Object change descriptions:
**********

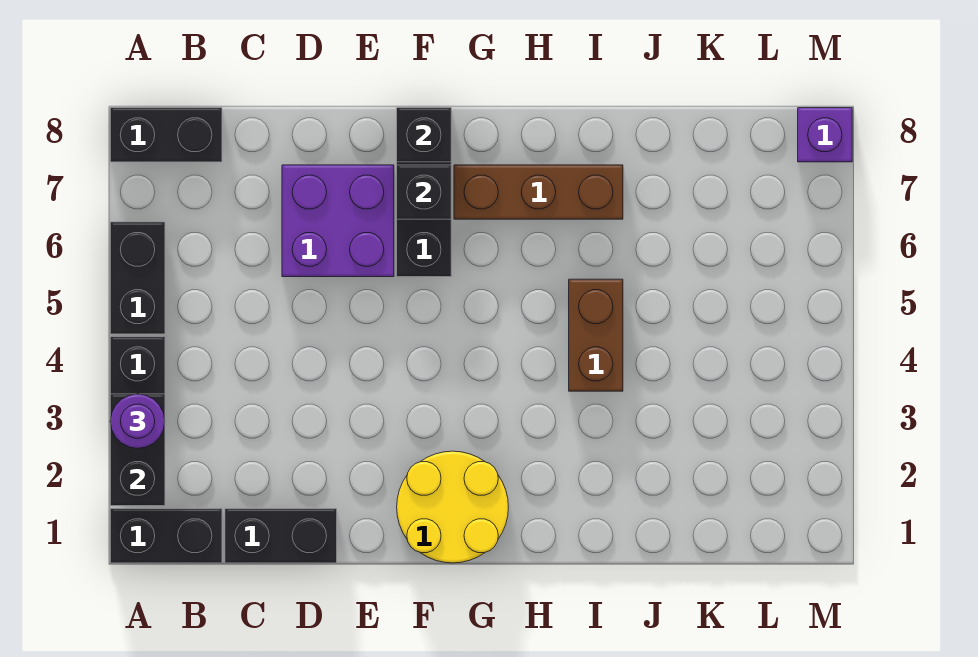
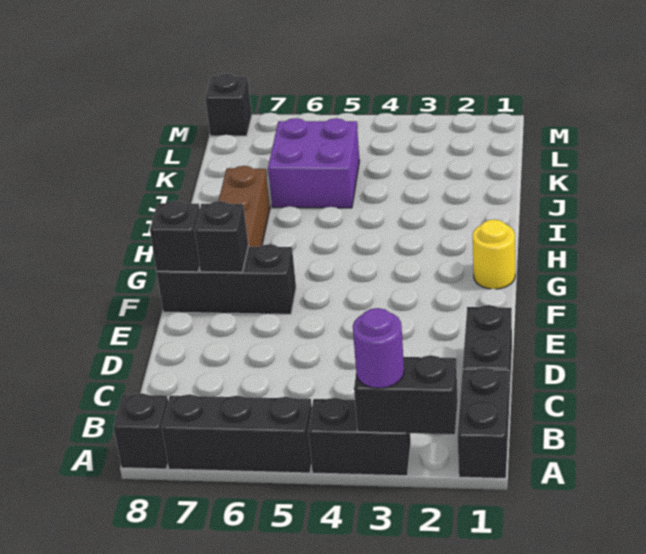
black brick A5:A6 level 1 -> black brick A5:A7 level 1
black brick A8:B8 level 1 -> black brick A8 level 1
purple brick D6:E7 level 1 -> purple brick J5:K6 level 1
yellow round brick F1:G2 level 1 -> yellow round brick G1 level 1
brown brick I4:I5 level 1 -> none
purple brick M8 level 1 -> black brick M8 level 1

**********

• _PROBLEM STATEMENT_: Number of lines holding "purple" in the data: give it, with nothing else.

• _OUTPUT OF THE EXERCISE_: 2